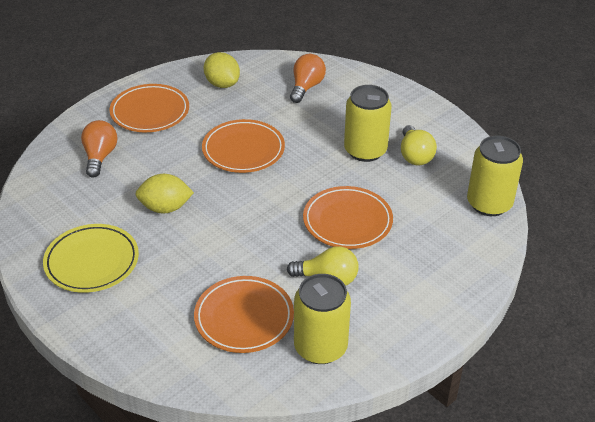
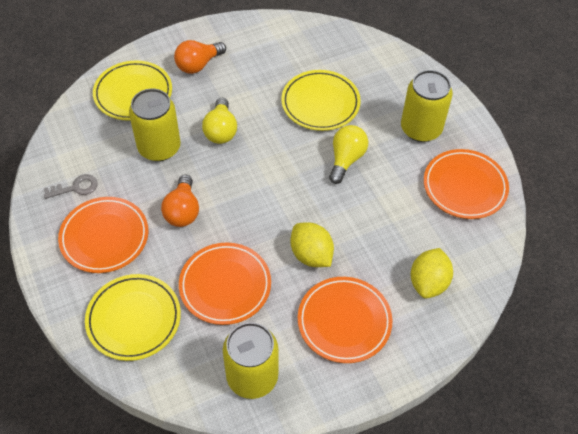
grey key: 0 -> 1
yellow plate: 1 -> 3

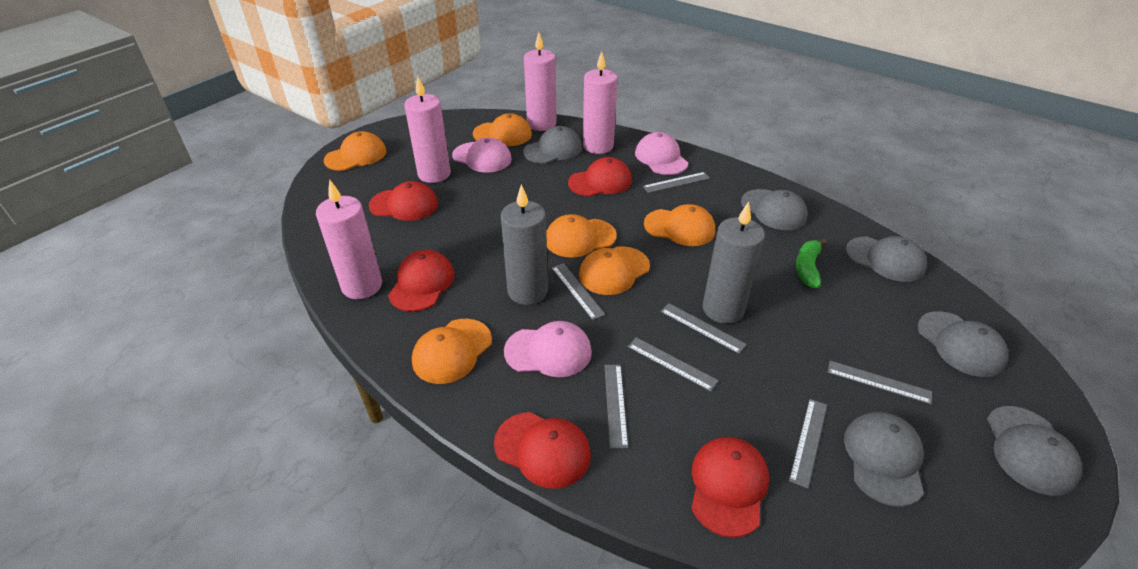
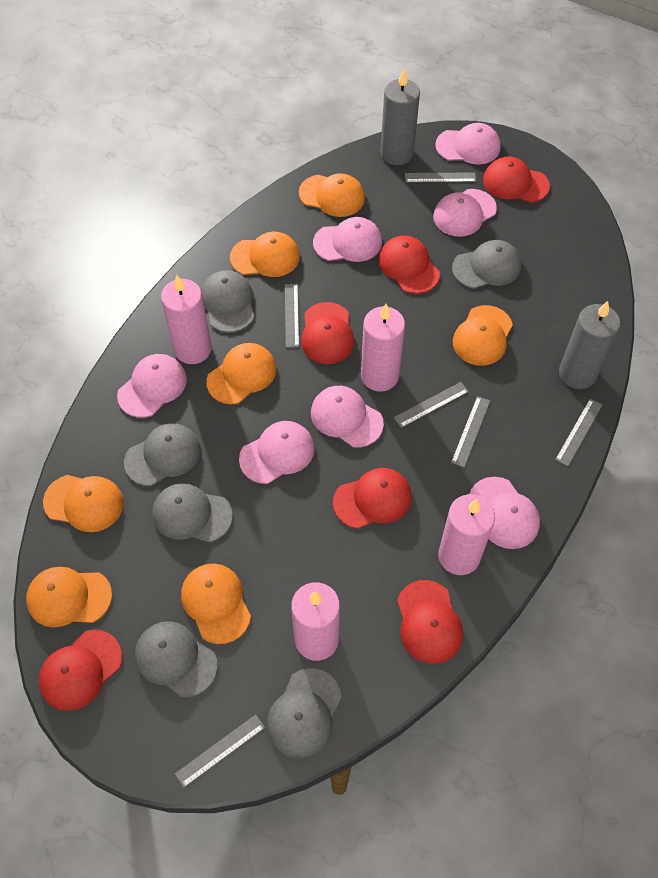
green banana: 1 -> 0
grey ruler: 7 -> 6
orange cap: 6 -> 7
pink cap: 3 -> 7
red cap: 5 -> 6

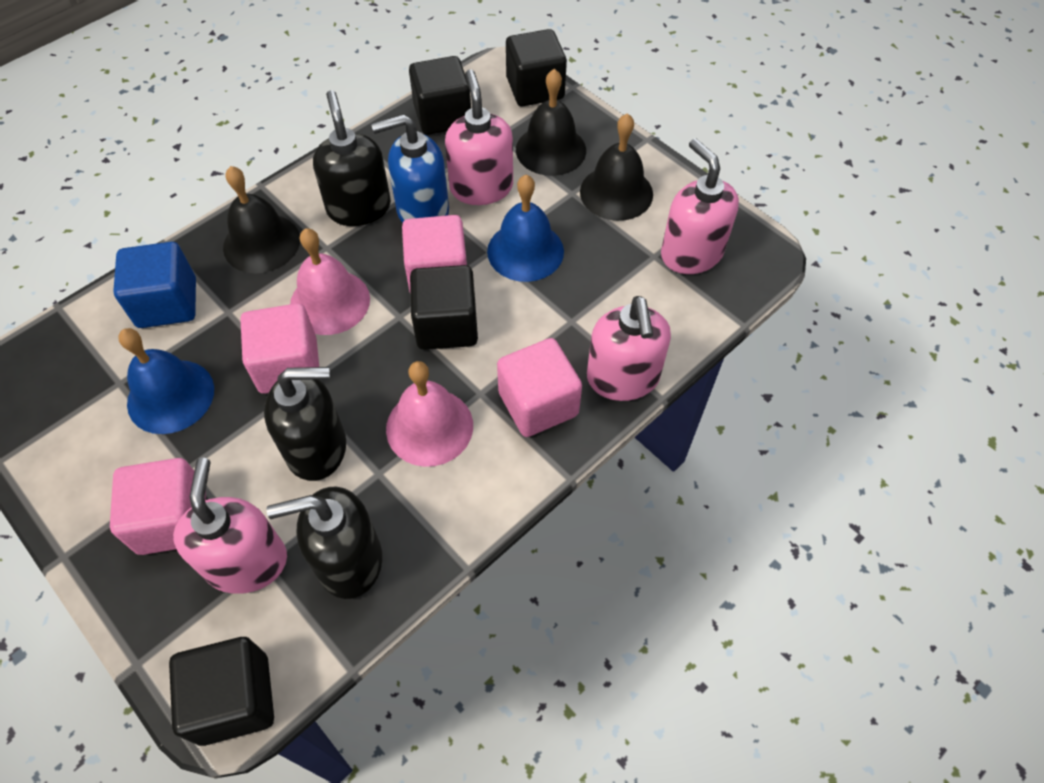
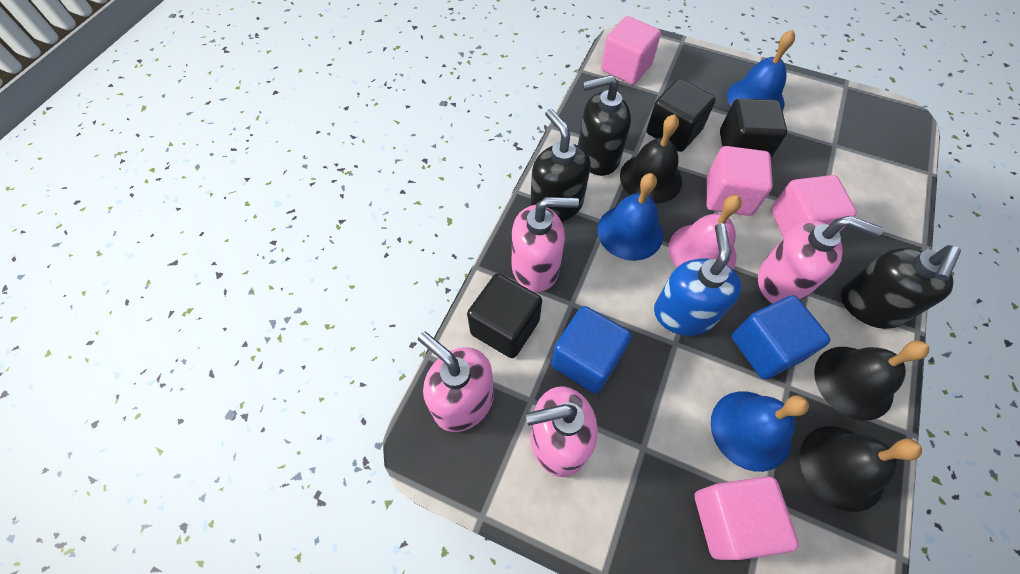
black cube: 4 -> 3
blue bell: 2 -> 3
blue cube: 1 -> 2
pink bell: 2 -> 1

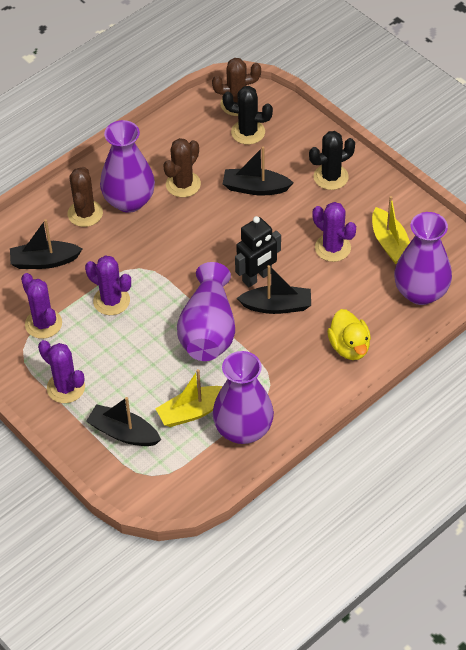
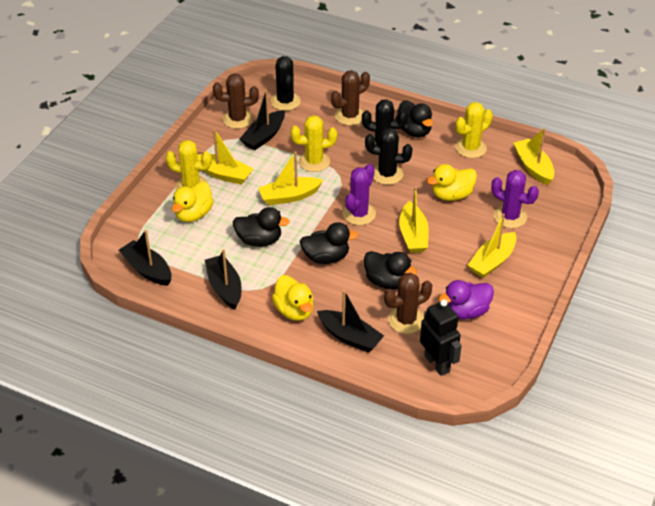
black cactus: 2 -> 3
black duck: 0 -> 4
purple cactus: 4 -> 2
purple duck: 0 -> 1
purple vase: 4 -> 0
yellow boat: 2 -> 5
yellow cactus: 0 -> 3
yellow duck: 1 -> 3

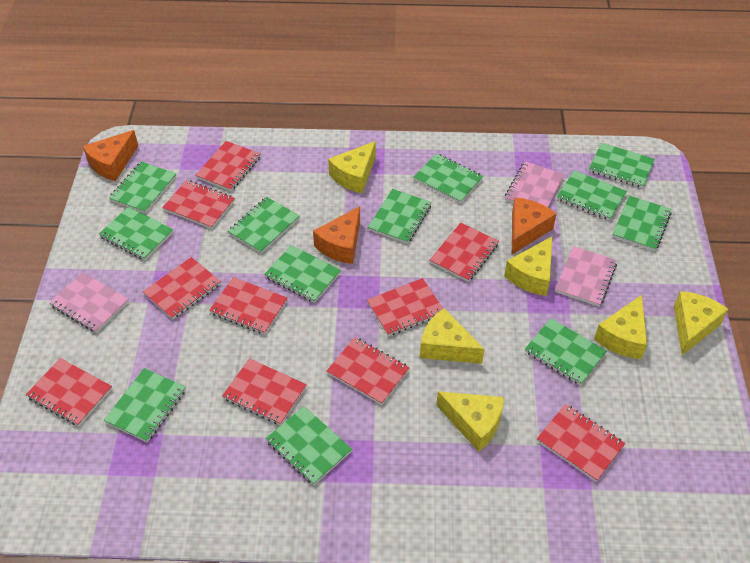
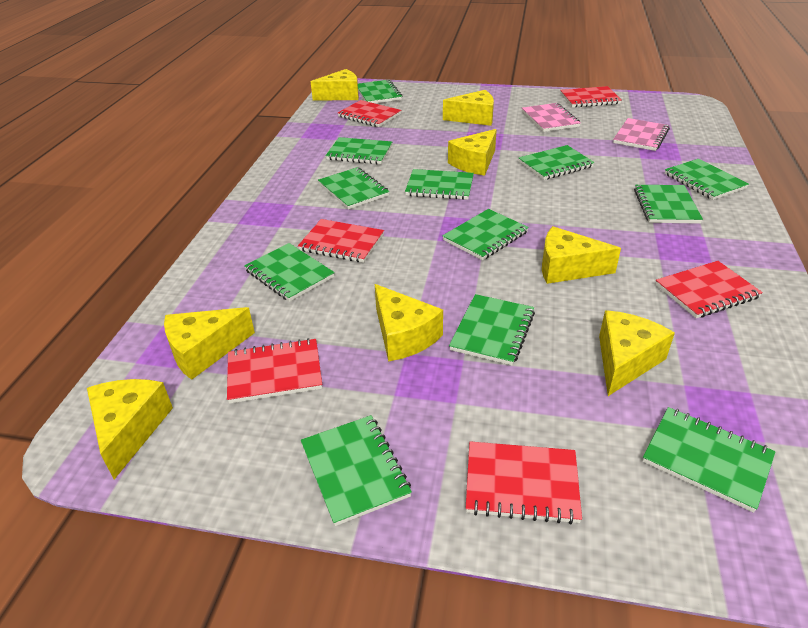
orange cheese: 3 -> 0
pink notebook: 3 -> 2
red notebook: 10 -> 6
yellow cheese: 6 -> 8

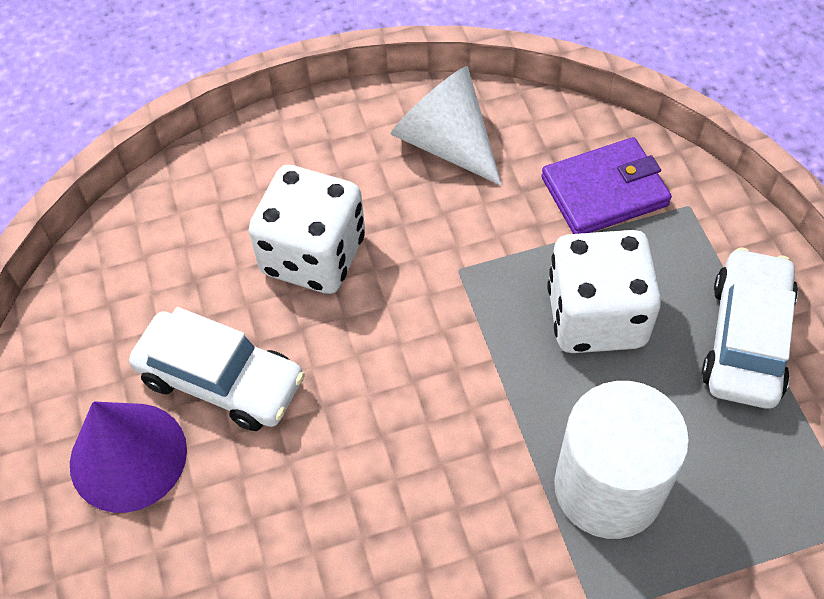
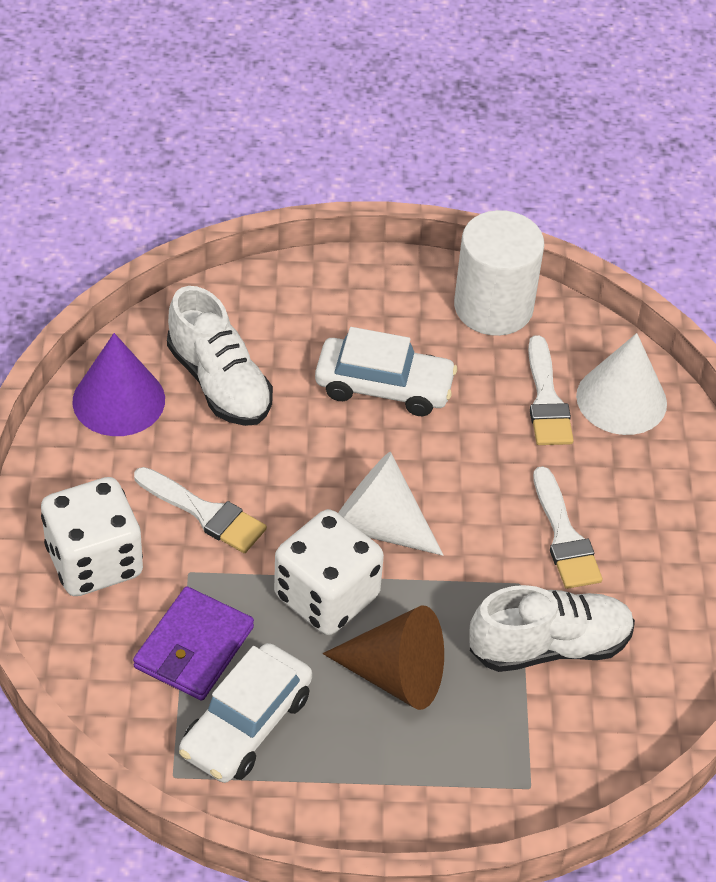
brown cone: 0 -> 1
white brush: 0 -> 3
white cone: 1 -> 2
white shoe: 0 -> 2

TASK INSTRUCTIONS:
Return every line of the data above in which "yellow" appears.

EXERCISE RESPONSE:
yellow plate: 1 -> 3
yellow boat: 2 -> 5
yellow cactus: 0 -> 3
yellow duck: 1 -> 3
yellow cheese: 6 -> 8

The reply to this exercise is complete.